╭──

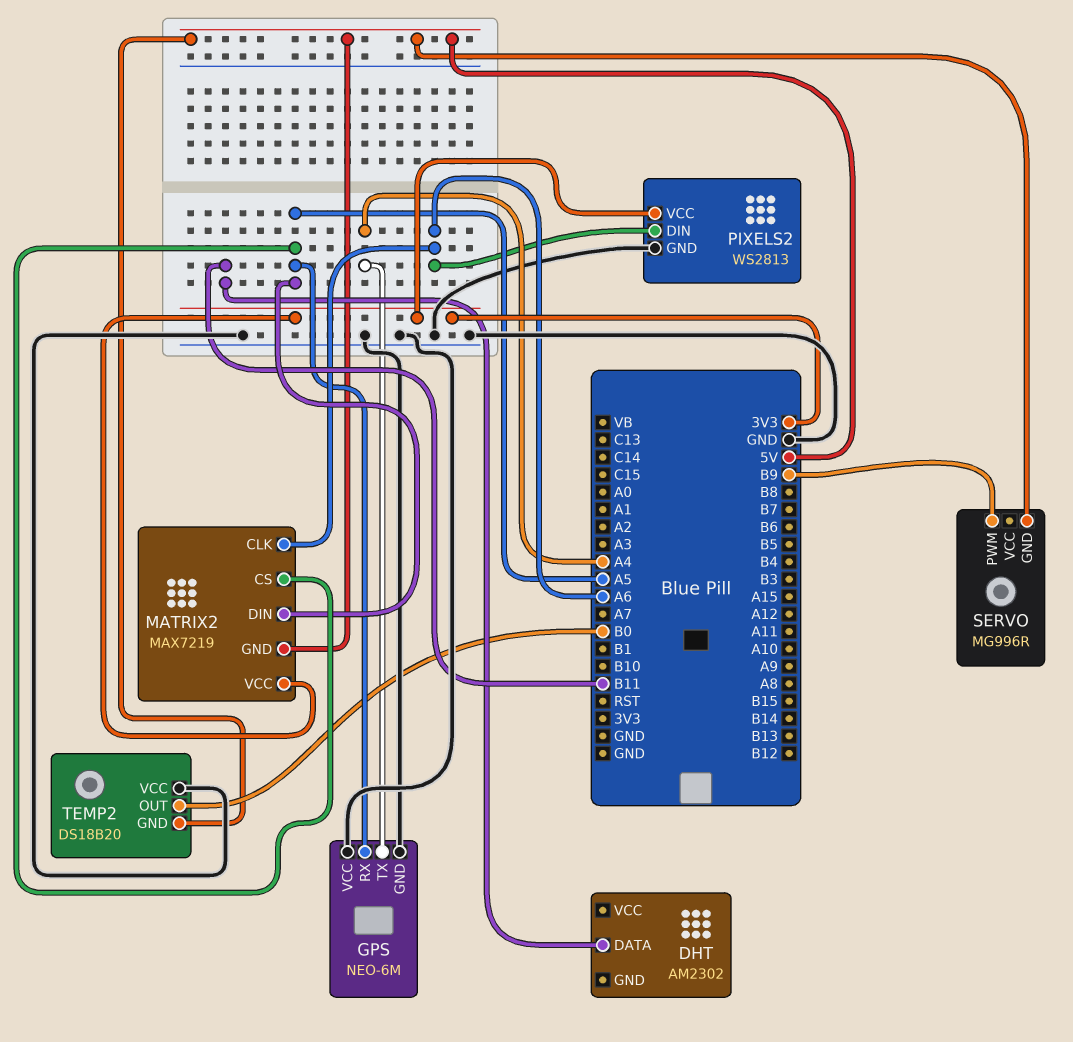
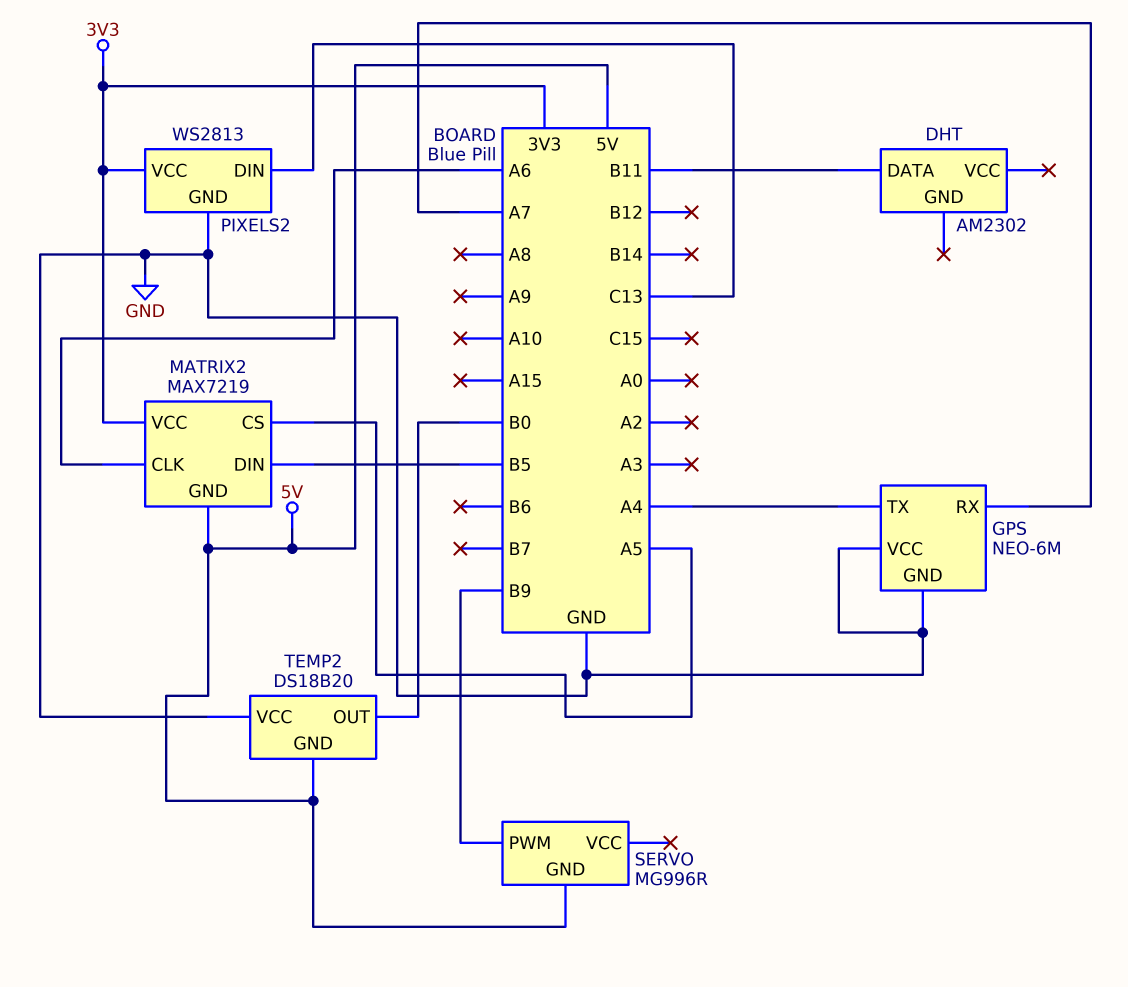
GPS pin RX: A5 -> A7
MATRIX2 pin DIN: A5 -> B5
PIXELS2 pin DIN: A6 -> C13

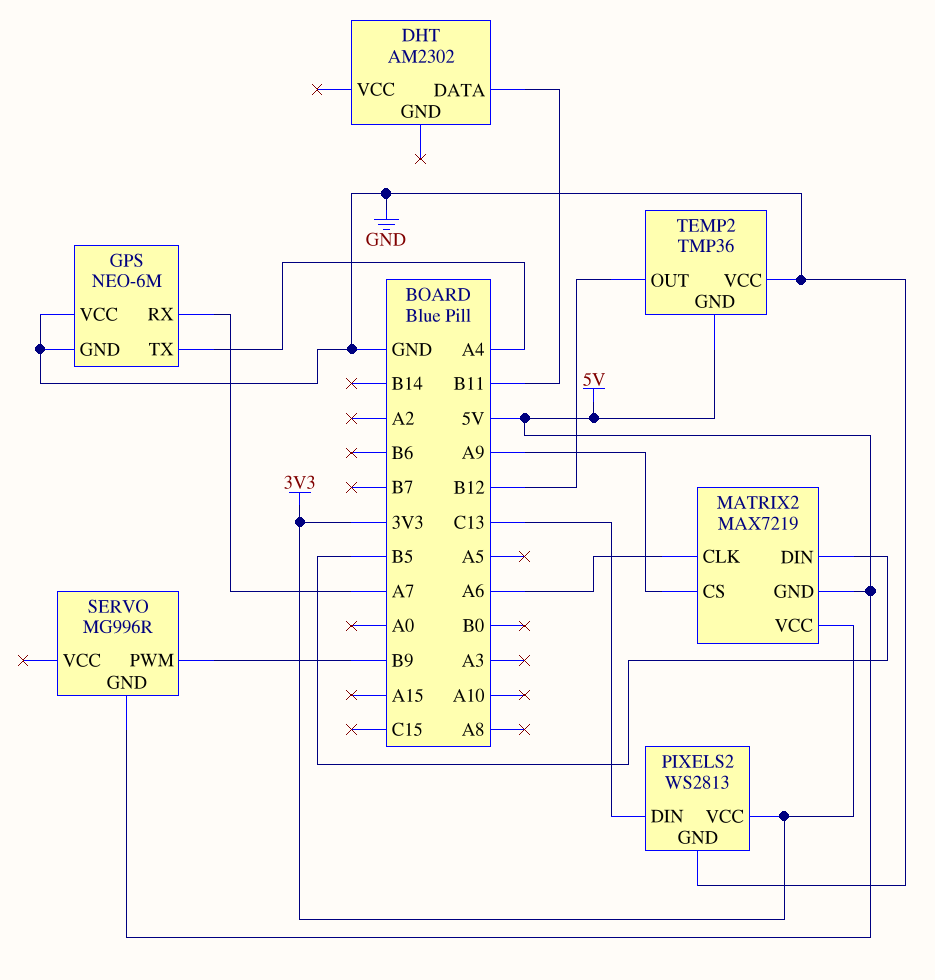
MATRIX2 pin CS: A5 -> A9
TEMP2: DS18B20 -> TMP36
TEMP2 pin OUT: B0 -> B12

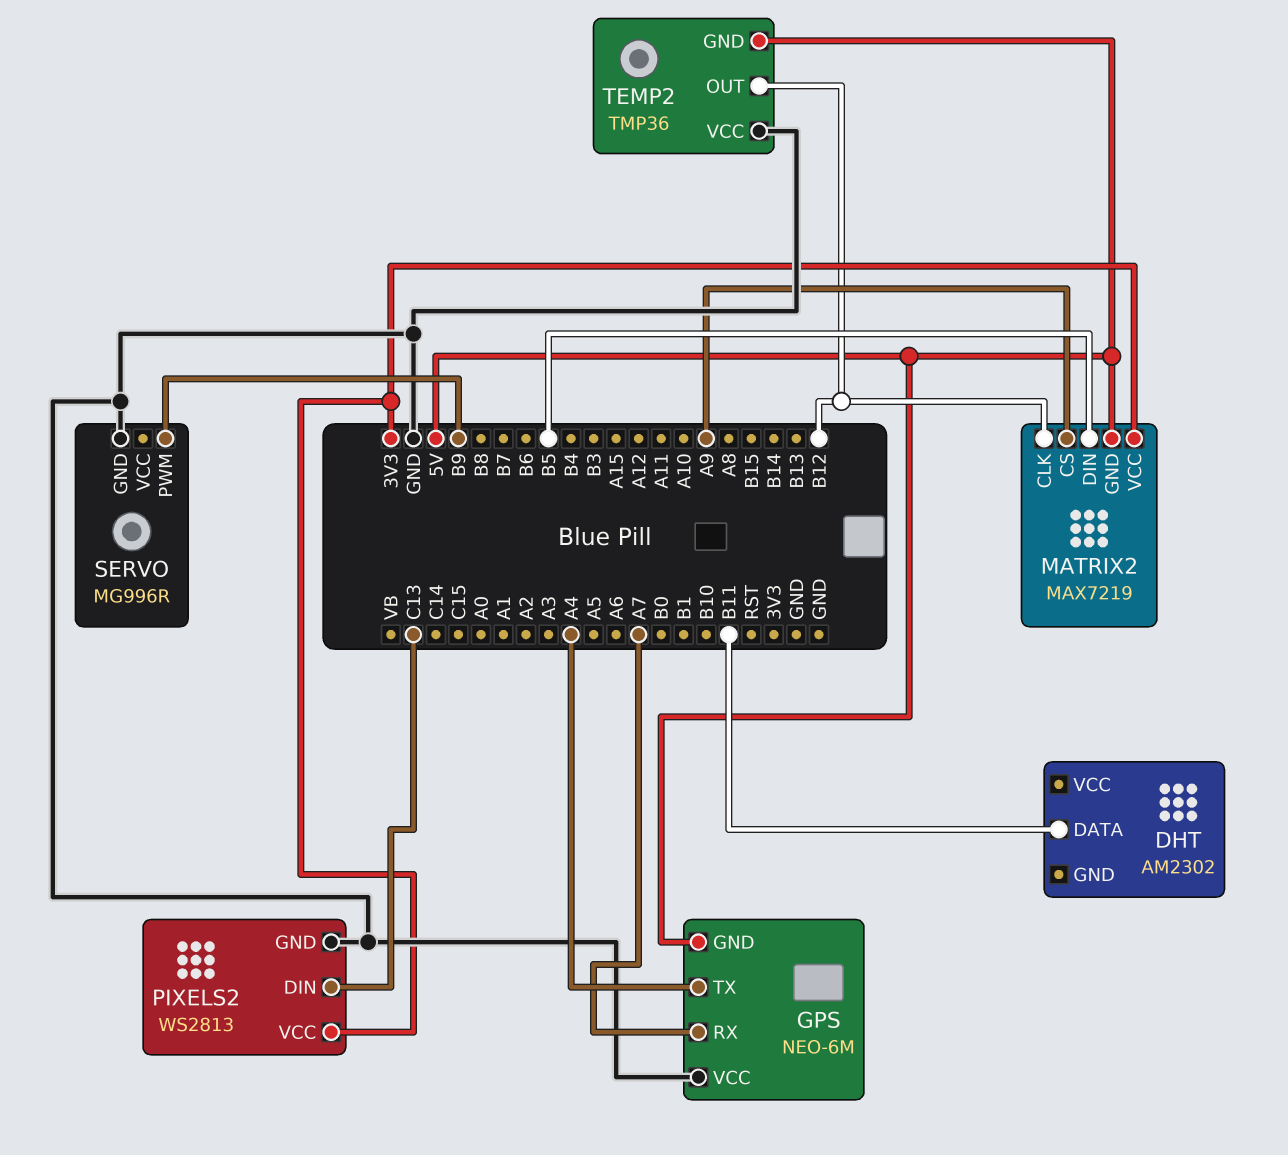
GPS pin GND: GND -> 5V
MATRIX2 pin CLK: A6 -> B12
SERVO pin GND: 5V -> GND

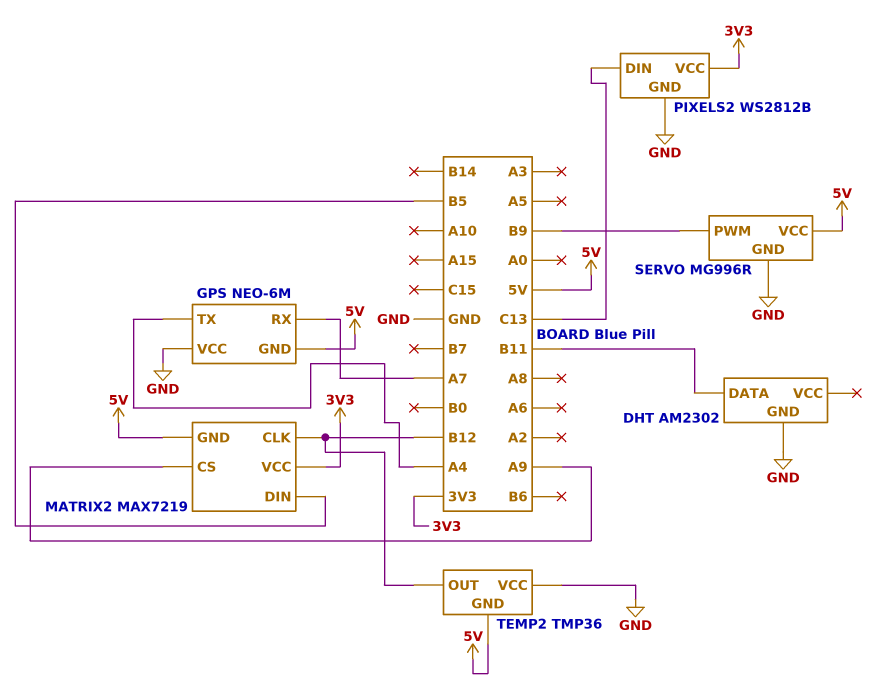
DHT pin GND: none -> GND
PIXELS2: WS2813 -> WS2812B
SERVO pin VCC: none -> 5V

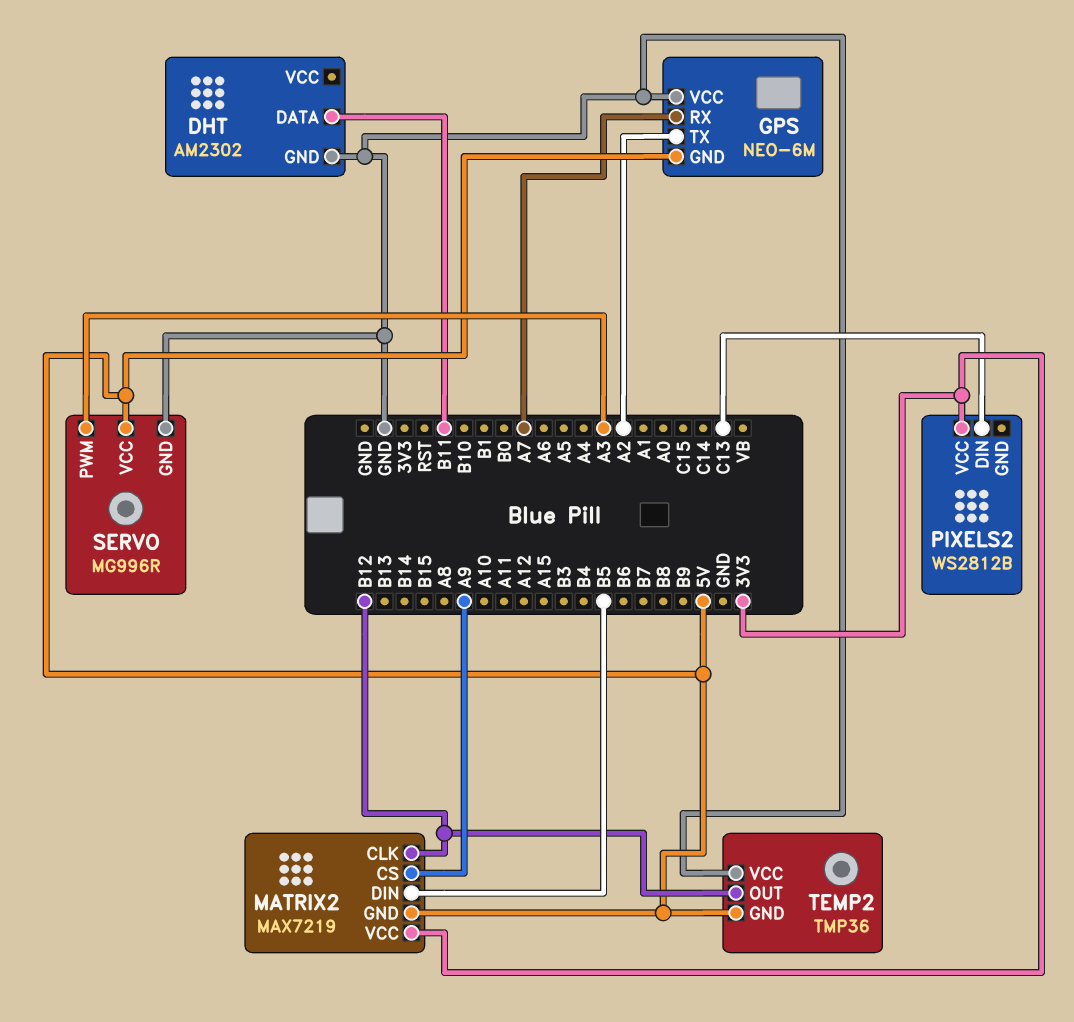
GPS pin TX: A4 -> A2
PIXELS2 pin GND: GND -> none
SERVO pin PWM: B9 -> A3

╰──

Take the line containing "PIXELS2: WS2813 -> WS2812B" and every line after it through the end of the data, and write them out exactly, with no pictures.

§ **TASK SOLUTION**:
PIXELS2: WS2813 -> WS2812B
SERVO pin VCC: none -> 5V

GPS pin TX: A4 -> A2
PIXELS2 pin GND: GND -> none
SERVO pin PWM: B9 -> A3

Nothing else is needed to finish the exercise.